WORKING DATA START

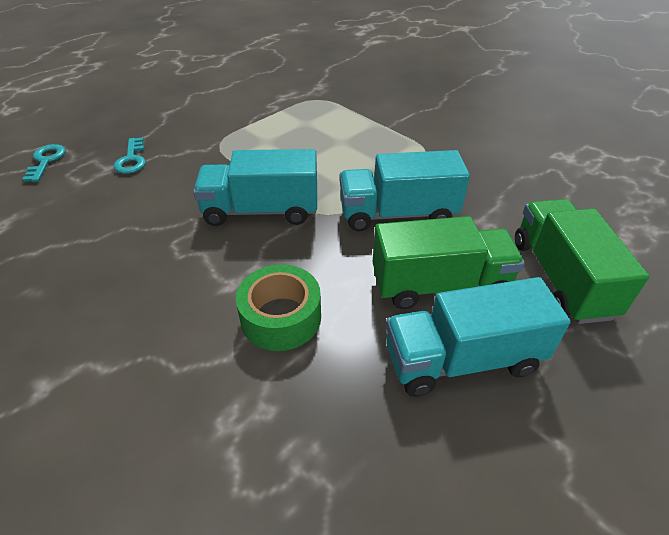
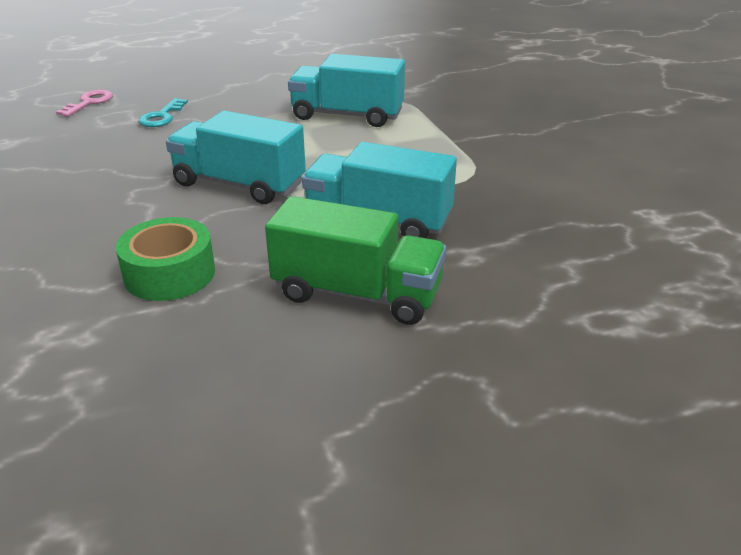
camera: 25 degrees right, 10 degrees down
(46, 161) = (89, 102): turquoise key -> pink key
(462, 359) = (311, 362): turquoise truck -> turquoise truck (347, 115)
(560, 278) = (508, 327): green truck -> none

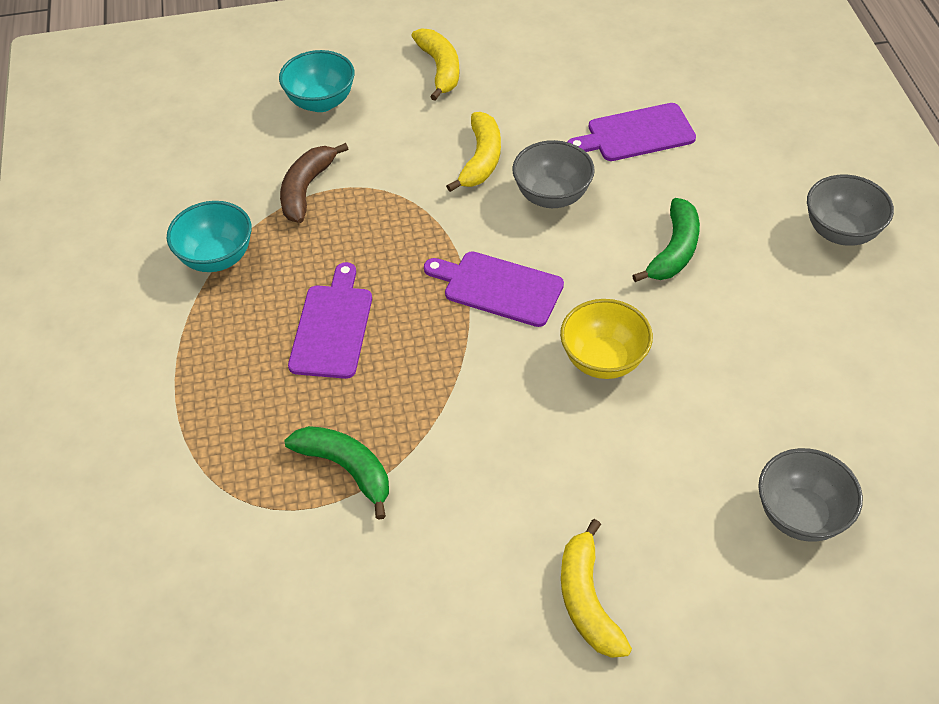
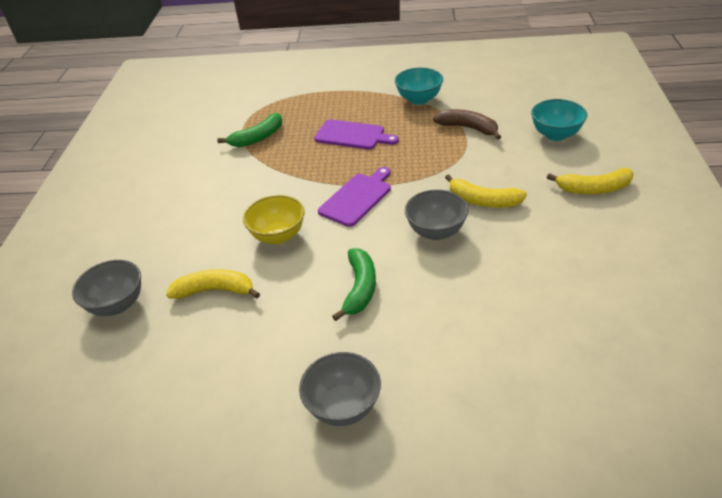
camera: 105 degrees right, 10 degrees down
(587, 600) = (133, 208): yellow banana -> yellow banana (215, 291)
(636, 134) = (500, 290): purple cutting board -> none
(674, 250) = (360, 288): green banana -> green banana turned 120 degrees counterclockwise

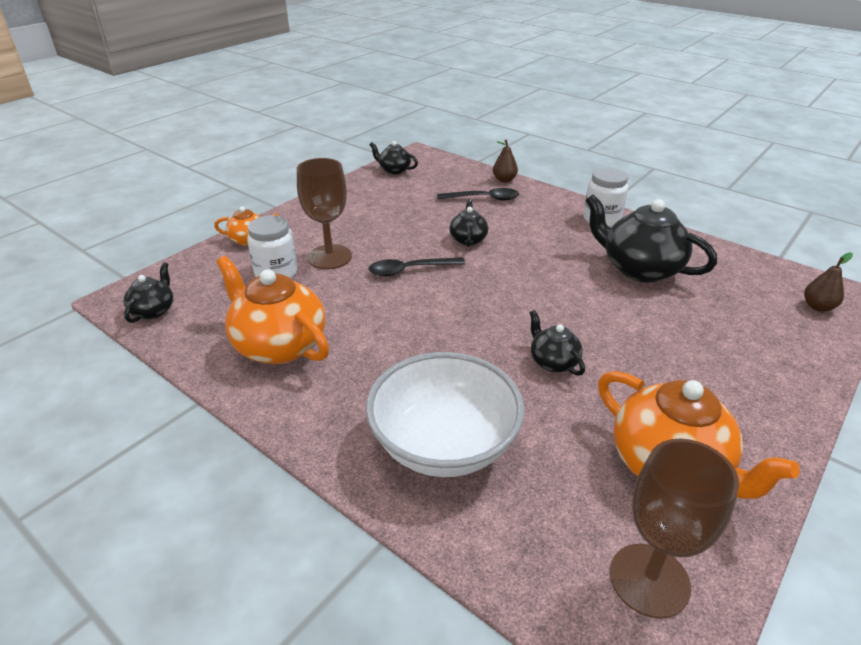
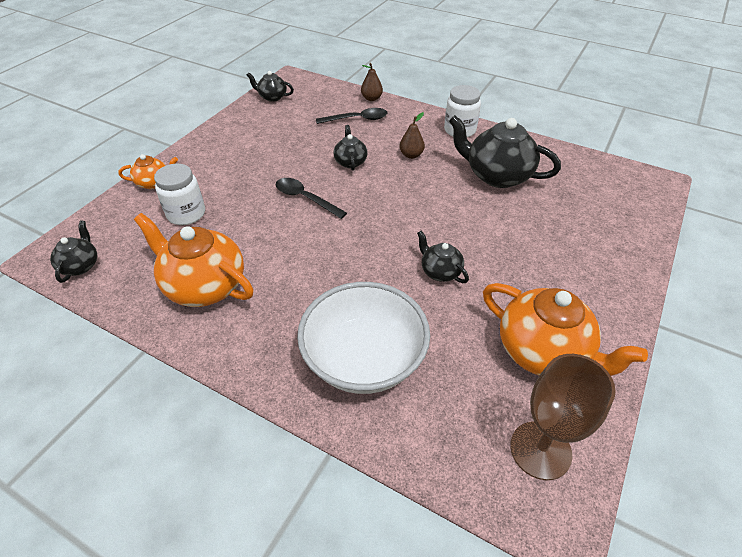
camera: 10 degrees left, 10 degrees up
(329, 257) = (231, 192): brown goblet -> none
(409, 270) = (305, 198): black spoon -> black spoon turned 60 degrees clockwise
(818, 307) = (638, 195): brown pear -> brown pear (411, 155)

WORKING DATA END

INSTRUCTIONS TO FOLLOW: Your answer must be exactly the lines from the one with "(462, 359) = (311, 362): turquoise" through the last line of the entries, both included, with no pictures; please add nothing else.

OUTPUT OF THE EXERCISE:
(462, 359) = (311, 362): turquoise truck -> turquoise truck (347, 115)
(560, 278) = (508, 327): green truck -> none

camera: 105 degrees right, 10 degrees down
(587, 600) = (133, 208): yellow banana -> yellow banana (215, 291)
(636, 134) = (500, 290): purple cutting board -> none
(674, 250) = (360, 288): green banana -> green banana turned 120 degrees counterclockwise

camera: 10 degrees left, 10 degrees up
(329, 257) = (231, 192): brown goblet -> none
(409, 270) = (305, 198): black spoon -> black spoon turned 60 degrees clockwise
(818, 307) = (638, 195): brown pear -> brown pear (411, 155)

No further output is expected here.